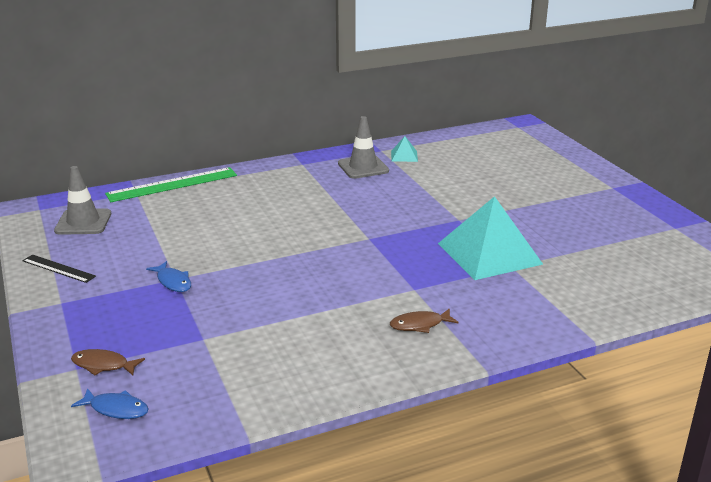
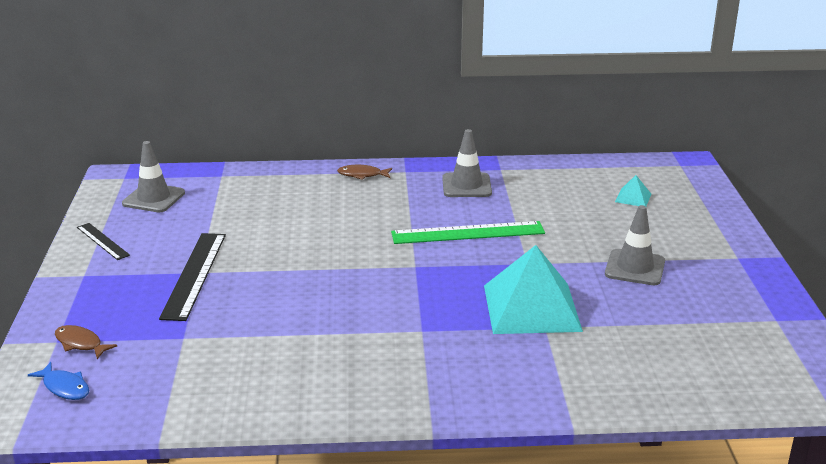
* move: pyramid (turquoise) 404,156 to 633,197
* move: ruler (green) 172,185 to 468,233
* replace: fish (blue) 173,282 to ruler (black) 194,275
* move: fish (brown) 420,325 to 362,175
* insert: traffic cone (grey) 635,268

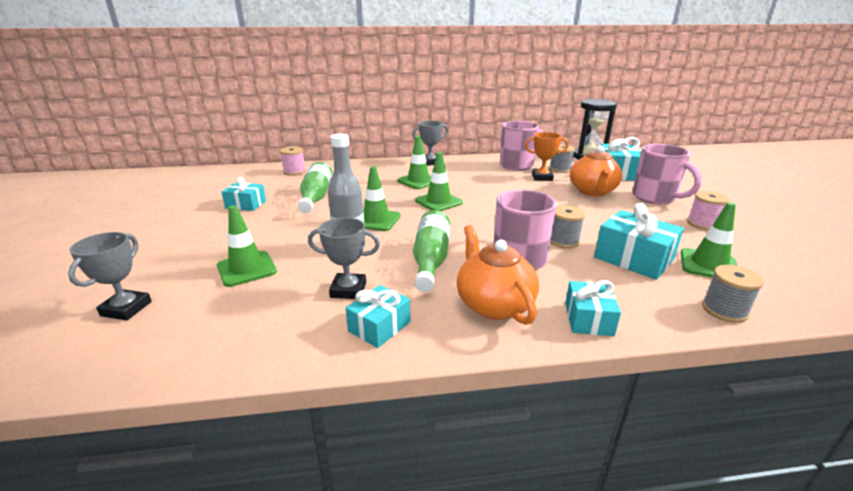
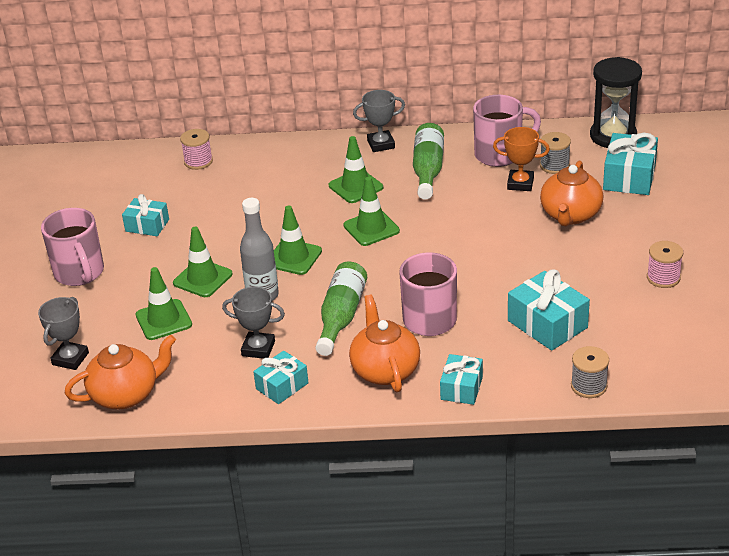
* move: mug (pink) 655,198 to 80,273
* move: bottle (green) 316,197 to 428,170
* move: traffic cone (green) 708,265 to 202,278
* delete: spool (grey) 563,241
* insert: teapot (orange) 126,394

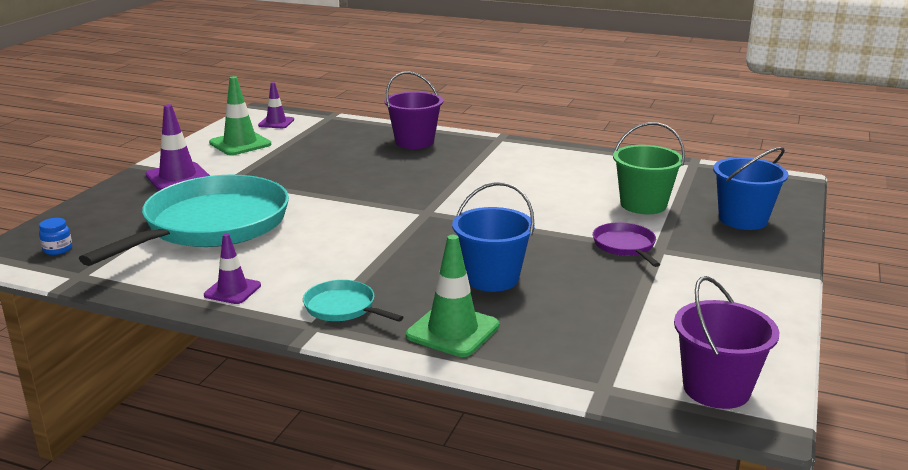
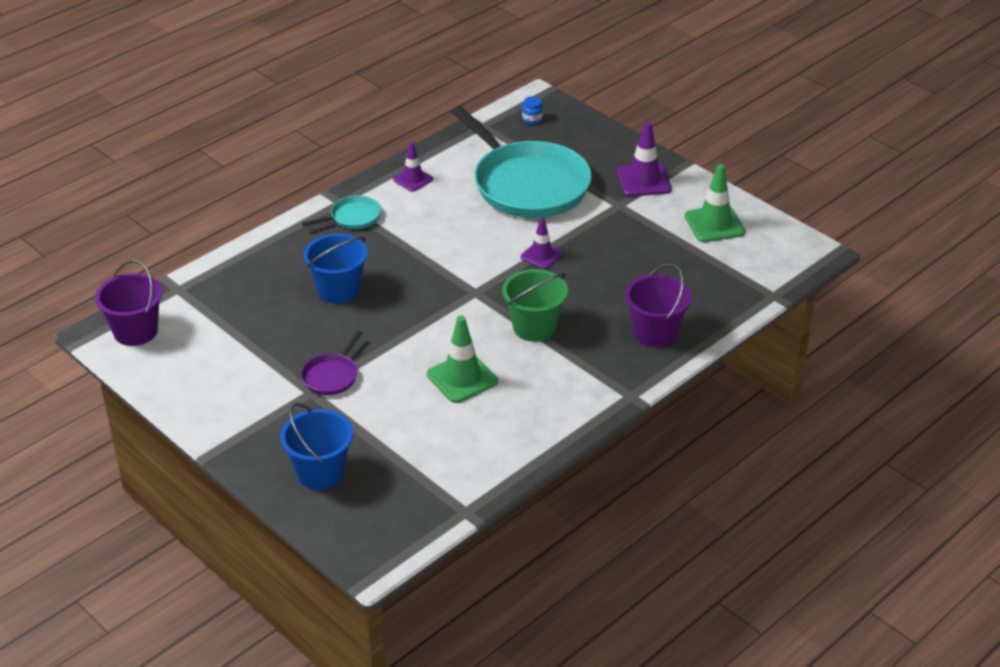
* move: traffic cone (purple) 276,123 to 541,255
* move: bucket (green) 643,205 to 534,327
* rotate: pan (purple) 625,246 = 331,376 105 degrees clockwise
* move: traffic cone (green) 452,331 to 462,378

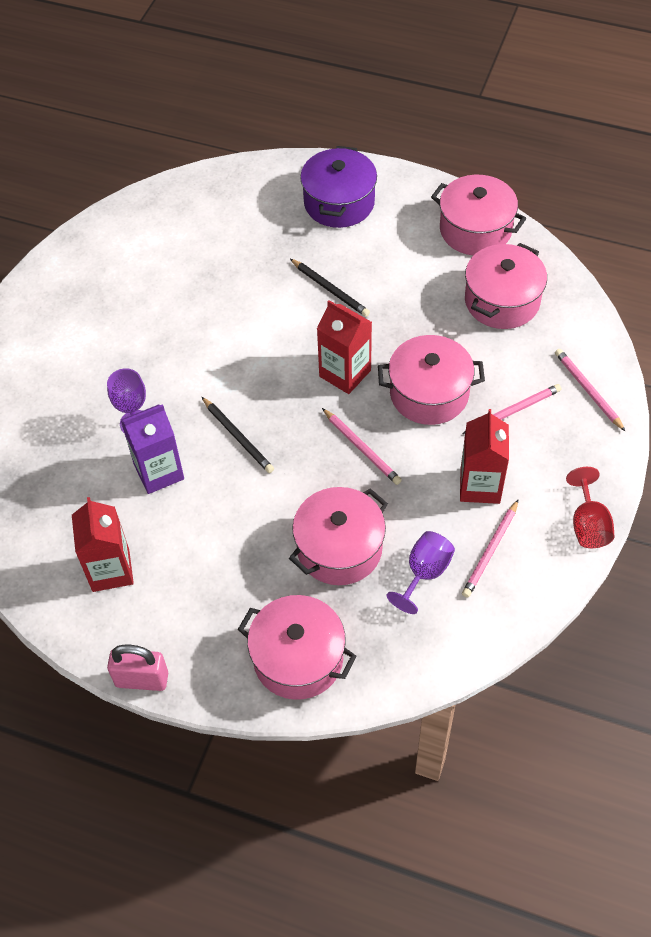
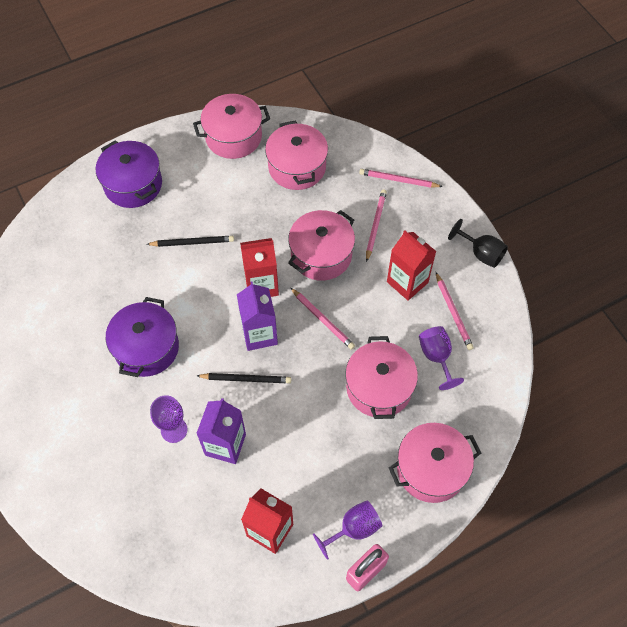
* rotate: pencil (pink) 362,448 = 323,319 45 degrees clockwise
* recolor: goblet (red) 588,524 to goblet (black) 481,253
* insert: carton (purple) 259,334
* insert: pot (purple) 147,348
* insert: goblet (purple) 354,529

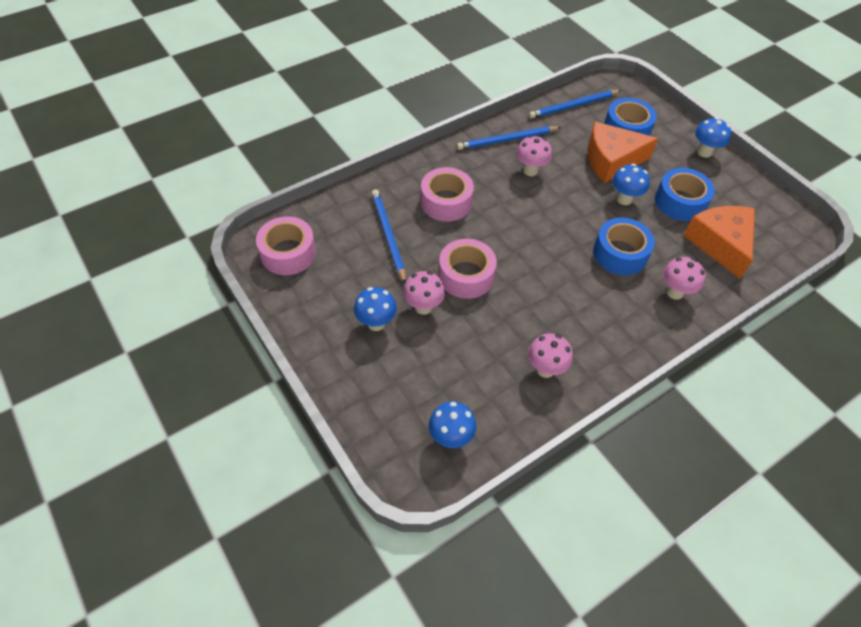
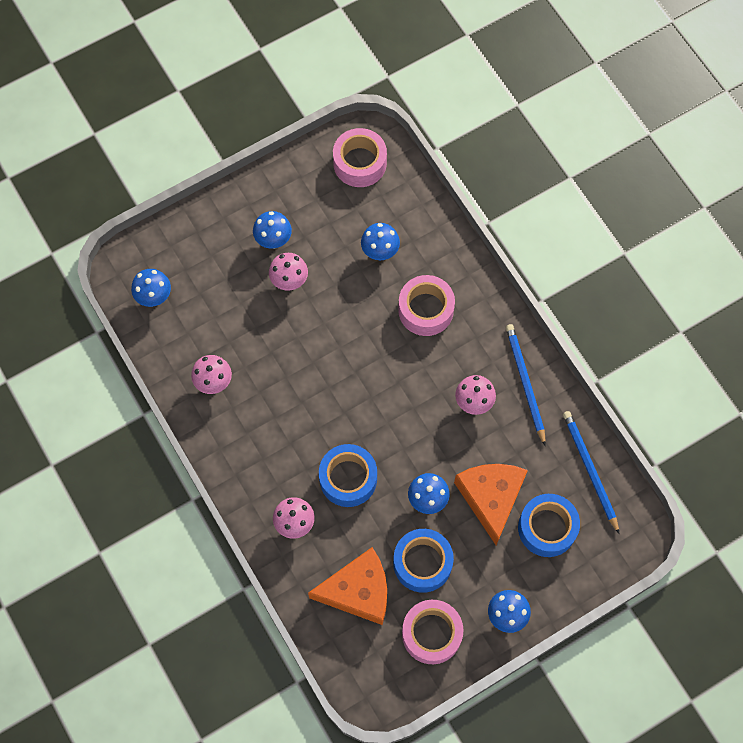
* replace: pencil (blue) 388,235 to mushroom (blue) 380,252
* move: tape (pink) 466,275 to 431,634

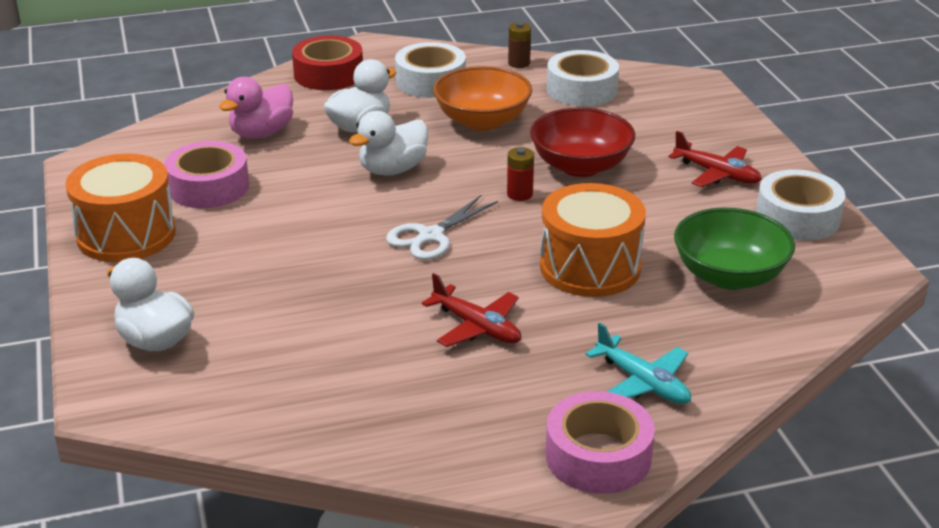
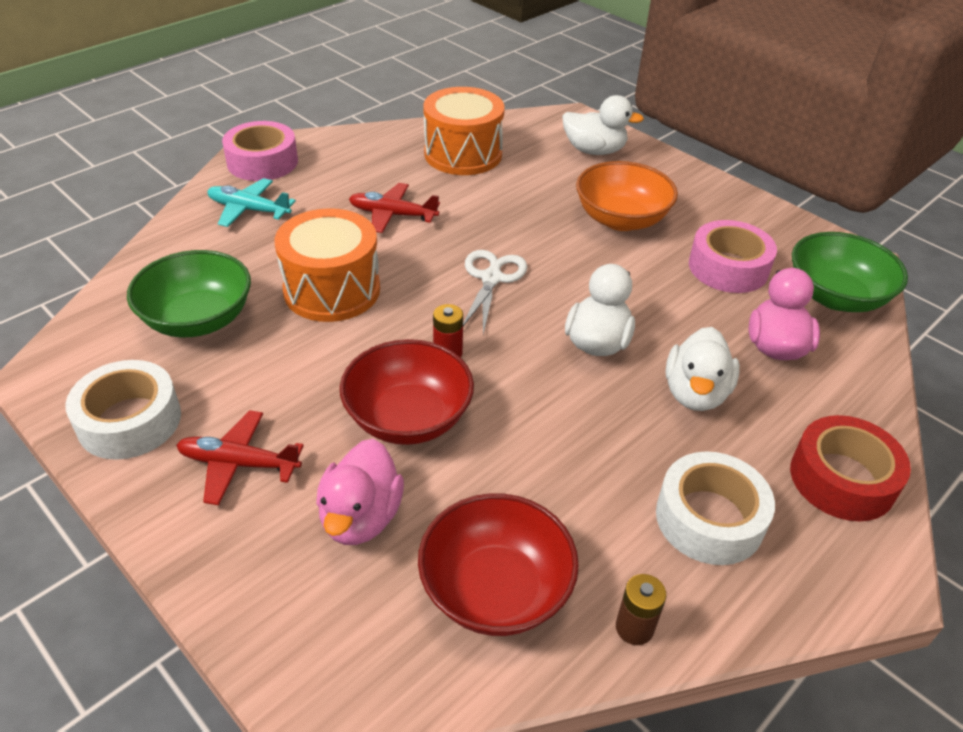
* replace: tape (white) 581,89 to bowl (red) 495,589
* move: bowl (orange) 482,121 to 621,219
* move: drum (orange) 126,235 to 463,154
* insert: bowl (green) 835,297
* insert: duck (pink) 361,517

______

▶ _Required action_: Without the pictures, give all of the entries above again exactly.

▶ _Written answer_:
* move: pyramid (turquoise) 404,156 to 633,197
* move: ruler (green) 172,185 to 468,233
* replace: fish (blue) 173,282 to ruler (black) 194,275
* move: fish (brown) 420,325 to 362,175
* insert: traffic cone (grey) 635,268

* move: mug (pink) 655,198 to 80,273
* move: bottle (green) 316,197 to 428,170
* move: traffic cone (green) 708,265 to 202,278
* delete: spool (grey) 563,241
* insert: teapot (orange) 126,394

* move: traffic cone (purple) 276,123 to 541,255
* move: bucket (green) 643,205 to 534,327
* rotate: pan (purple) 625,246 = 331,376 105 degrees clockwise
* move: traffic cone (green) 452,331 to 462,378

* rotate: pencil (pink) 362,448 = 323,319 45 degrees clockwise
* recolor: goblet (red) 588,524 to goblet (black) 481,253
* insert: carton (purple) 259,334
* insert: pot (purple) 147,348
* insert: goblet (purple) 354,529

* replace: pencil (blue) 388,235 to mushroom (blue) 380,252
* move: tape (pink) 466,275 to 431,634

* replace: tape (white) 581,89 to bowl (red) 495,589
* move: bowl (orange) 482,121 to 621,219
* move: drum (orange) 126,235 to 463,154
* insert: bowl (green) 835,297
* insert: duck (pink) 361,517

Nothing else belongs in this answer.